[Data excerpts]
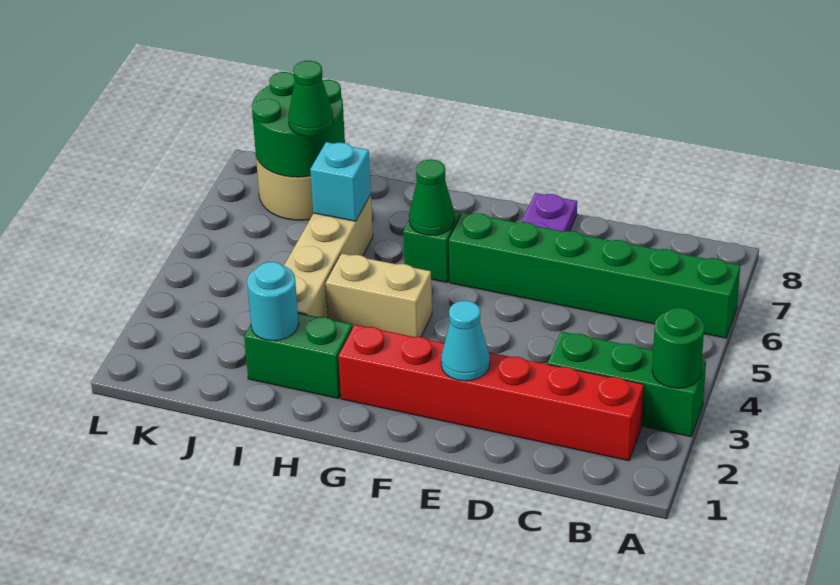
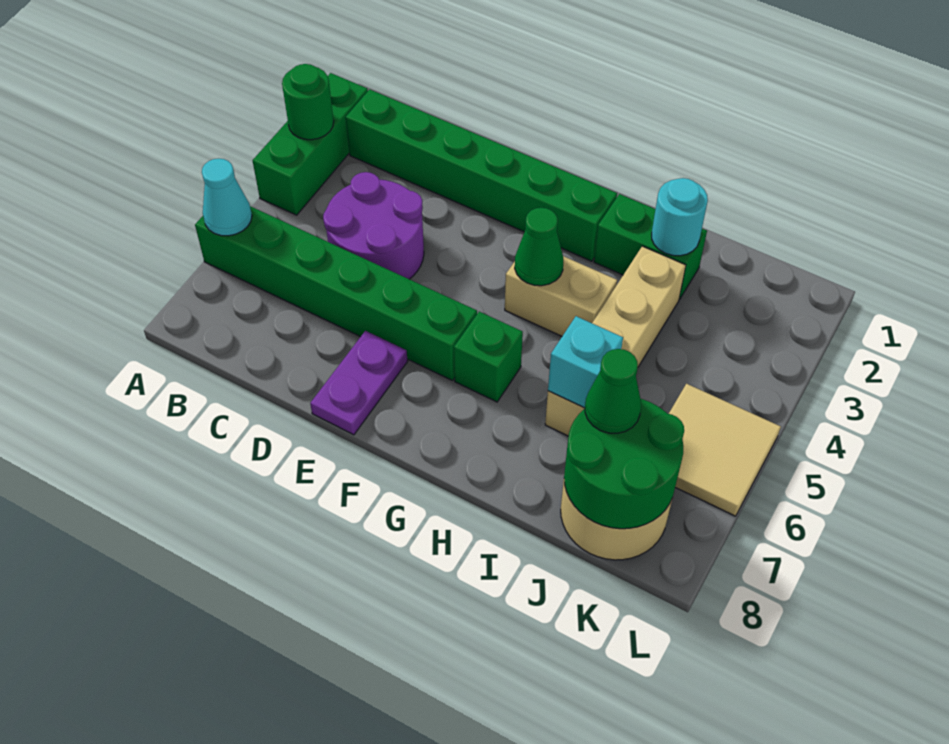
green brick A3:C3 level 1 -> green brick A2:A4 level 1
red brick B2:G2 level 1 -> green brick B2:G2 level 1
none -> purple round brick C4:D5 level 1
cyan cone E2 level 2 -> cyan cone A6 level 2
green cone G6 level 2 -> green cone G4 level 2
none -> tan tile K5:L6 level 1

▶ Your goal
Return the number of lines in the records holding the string "none", without any other words.

▶ Task answer
2